The task -
What lines in the entries hold the string "mobile"? List them.

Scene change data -
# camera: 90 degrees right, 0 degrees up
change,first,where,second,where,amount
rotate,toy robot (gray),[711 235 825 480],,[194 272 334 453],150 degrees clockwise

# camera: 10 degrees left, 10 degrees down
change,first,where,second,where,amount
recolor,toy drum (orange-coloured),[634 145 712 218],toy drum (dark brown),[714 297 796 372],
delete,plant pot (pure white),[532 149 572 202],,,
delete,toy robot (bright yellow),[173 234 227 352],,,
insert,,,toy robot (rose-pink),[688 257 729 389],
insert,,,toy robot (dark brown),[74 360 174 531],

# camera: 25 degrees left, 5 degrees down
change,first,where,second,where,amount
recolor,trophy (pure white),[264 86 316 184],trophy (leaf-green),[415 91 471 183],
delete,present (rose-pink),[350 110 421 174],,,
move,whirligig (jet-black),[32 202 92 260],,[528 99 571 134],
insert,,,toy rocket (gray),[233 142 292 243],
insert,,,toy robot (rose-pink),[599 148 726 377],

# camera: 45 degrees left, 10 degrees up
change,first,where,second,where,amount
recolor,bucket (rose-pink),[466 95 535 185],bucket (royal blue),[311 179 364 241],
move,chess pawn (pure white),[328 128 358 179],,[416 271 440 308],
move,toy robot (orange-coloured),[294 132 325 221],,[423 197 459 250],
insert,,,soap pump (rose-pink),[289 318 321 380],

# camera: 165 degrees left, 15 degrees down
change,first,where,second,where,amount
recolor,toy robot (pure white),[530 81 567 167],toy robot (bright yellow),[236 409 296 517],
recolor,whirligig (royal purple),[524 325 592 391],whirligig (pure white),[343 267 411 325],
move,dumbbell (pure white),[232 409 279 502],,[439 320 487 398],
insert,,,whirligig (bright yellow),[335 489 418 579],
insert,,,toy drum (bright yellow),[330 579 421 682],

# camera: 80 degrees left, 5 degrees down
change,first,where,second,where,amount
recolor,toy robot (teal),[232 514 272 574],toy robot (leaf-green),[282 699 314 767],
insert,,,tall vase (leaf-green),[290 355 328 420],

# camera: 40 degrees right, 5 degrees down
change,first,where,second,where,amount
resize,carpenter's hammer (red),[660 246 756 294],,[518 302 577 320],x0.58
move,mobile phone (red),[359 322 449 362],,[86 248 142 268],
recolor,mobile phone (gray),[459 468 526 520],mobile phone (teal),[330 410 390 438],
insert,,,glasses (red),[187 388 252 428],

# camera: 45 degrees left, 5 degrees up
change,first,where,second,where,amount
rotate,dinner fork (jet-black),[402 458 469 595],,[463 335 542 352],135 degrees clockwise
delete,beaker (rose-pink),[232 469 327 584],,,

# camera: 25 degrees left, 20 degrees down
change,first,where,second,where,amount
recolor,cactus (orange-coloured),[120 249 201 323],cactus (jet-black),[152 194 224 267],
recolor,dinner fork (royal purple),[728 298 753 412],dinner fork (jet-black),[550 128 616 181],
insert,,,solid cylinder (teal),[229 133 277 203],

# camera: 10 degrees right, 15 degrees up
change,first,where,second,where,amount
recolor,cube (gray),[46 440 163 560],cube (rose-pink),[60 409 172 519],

Output for this task -
move,mobile phone (red),[359 322 449 362],,[86 248 142 268],
recolor,mobile phone (gray),[459 468 526 520],mobile phone (teal),[330 410 390 438],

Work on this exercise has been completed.